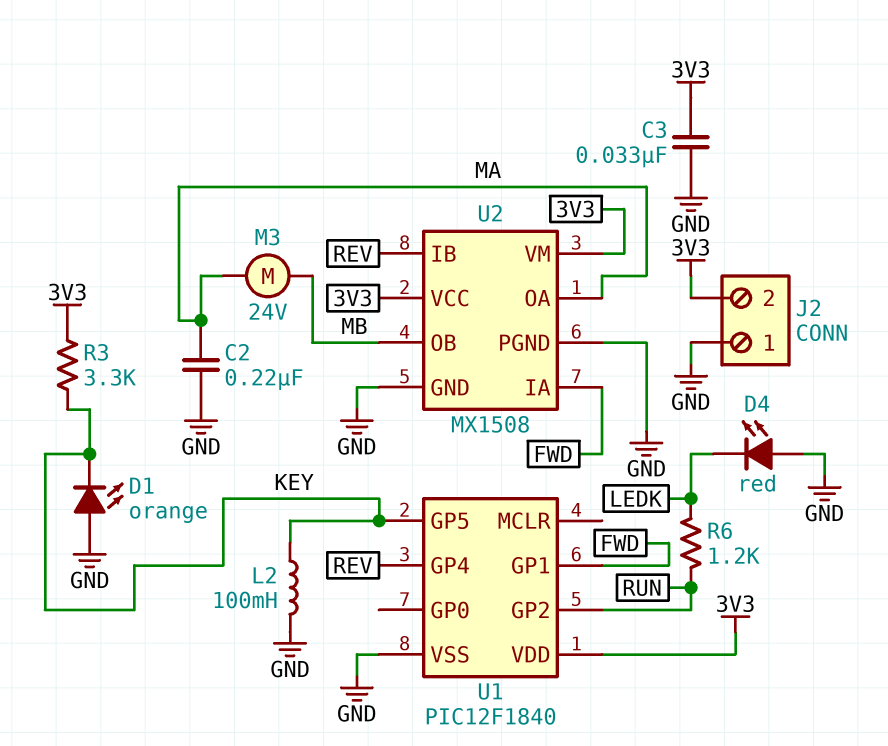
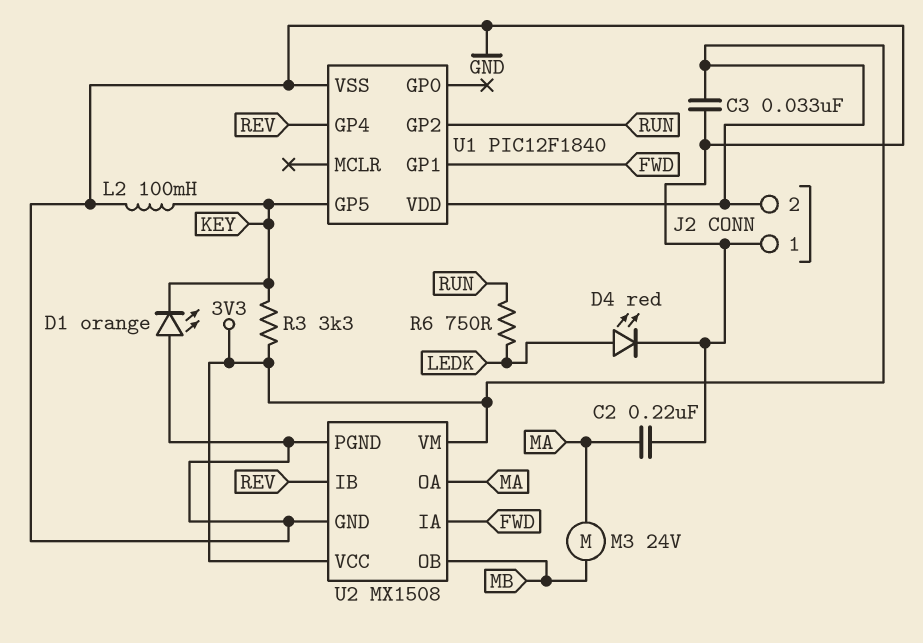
D4: LED red (A GND, K LEDK) -> LED red (A LEDK, K GND)
R6: 1.2k (LEDK, RUN) -> 750 (LEDK, RUN)

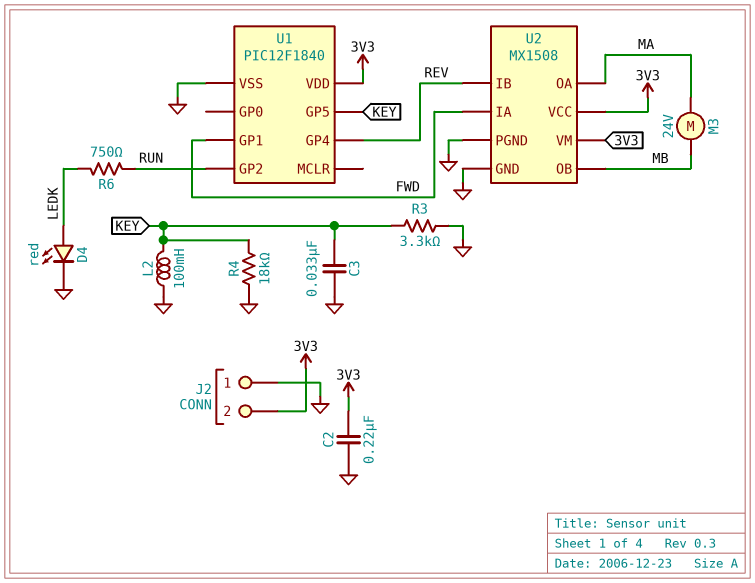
C2: 220nF (GND, MA) -> 220nF (3V3, GND)
C3: 33nF (3V3, GND) -> 33nF (GND, KEY)
D1: LED orange (A GND, K KEY) -> none
R3: 3.3k (3V3, KEY) -> 3.3k (GND, KEY)
R4: none -> 18k (GND, KEY)

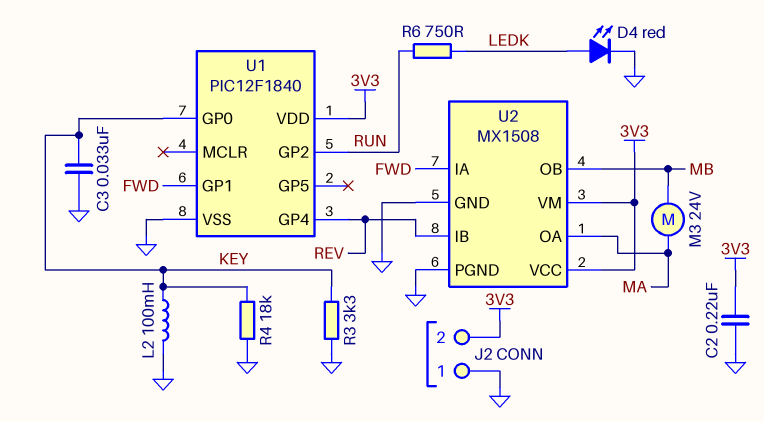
U1 pin GP0: none -> KEY
U1 pin GP5: KEY -> none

#### Work task:
Output the line containing "C3: 33nF (3V3, GND) -> 33nF (GND, KEY)" along with every line after it to the end of the material, exactly as written, but without pictures.

#### Output for this task:
C3: 33nF (3V3, GND) -> 33nF (GND, KEY)
D1: LED orange (A GND, K KEY) -> none
R3: 3.3k (3V3, KEY) -> 3.3k (GND, KEY)
R4: none -> 18k (GND, KEY)

U1 pin GP0: none -> KEY
U1 pin GP5: KEY -> none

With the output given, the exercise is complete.